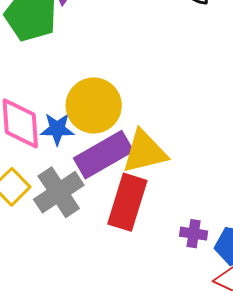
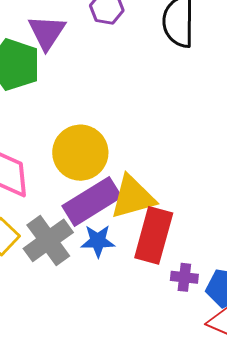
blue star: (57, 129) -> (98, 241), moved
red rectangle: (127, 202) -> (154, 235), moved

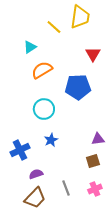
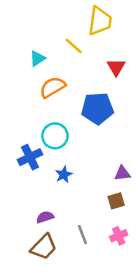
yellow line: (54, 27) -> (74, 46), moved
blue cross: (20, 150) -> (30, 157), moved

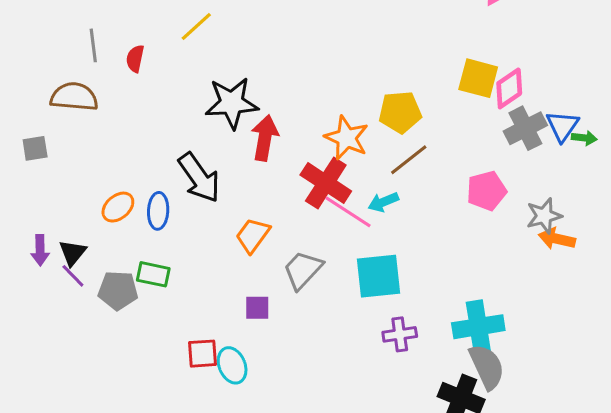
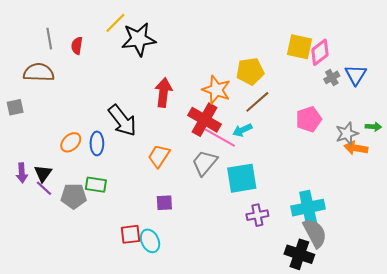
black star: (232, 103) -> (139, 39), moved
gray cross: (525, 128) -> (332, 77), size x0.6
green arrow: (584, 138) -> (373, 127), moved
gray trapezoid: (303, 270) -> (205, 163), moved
● ● ● ●
# [WORK TO COMPLETE]
Lines from the one that contains "yellow line: (54, 27) -> (74, 46), moved" to the final line of the material are the whole answer. Reproduce them word for word and skip the pictures.

# [FINAL ANSWER]
yellow line: (54, 27) -> (74, 46), moved
blue cross: (20, 150) -> (30, 157), moved

black star: (232, 103) -> (139, 39), moved
gray cross: (525, 128) -> (332, 77), size x0.6
green arrow: (584, 138) -> (373, 127), moved
gray trapezoid: (303, 270) -> (205, 163), moved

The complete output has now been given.